→ **Exercise aim**
Report every line of the data that includes "turned".

─── Task input ───

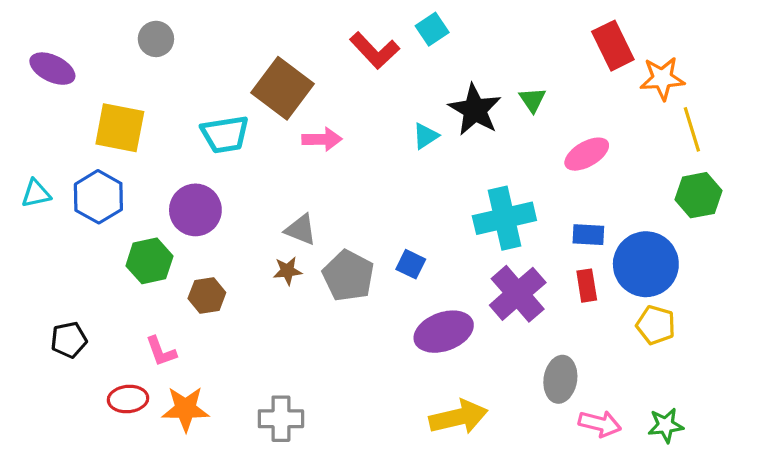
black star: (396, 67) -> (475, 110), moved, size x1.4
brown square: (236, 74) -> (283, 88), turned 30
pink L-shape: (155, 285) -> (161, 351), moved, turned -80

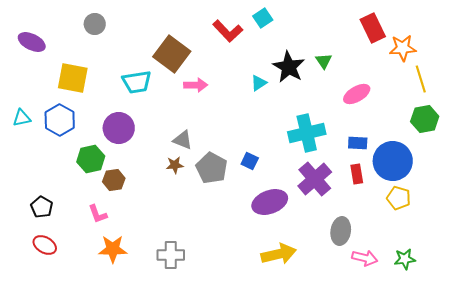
brown hexagon: (207, 295) -> (114, 180), moved
black pentagon: (69, 340) -> (42, 207), turned -30
red ellipse: (128, 399) -> (45, 245), moved, turned 35

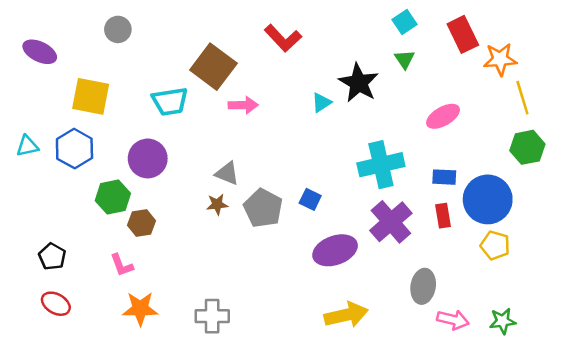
cyan square: (263, 18) -> (405, 22), moved
green triangle: (324, 61) -> (405, 59), moved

───

→ **Output for this exercise**
brown square: (236, 74) -> (283, 88), turned 30
pink L-shape: (155, 285) -> (161, 351), moved, turned -80
black pentagon: (69, 340) -> (42, 207), turned -30
red ellipse: (128, 399) -> (45, 245), moved, turned 35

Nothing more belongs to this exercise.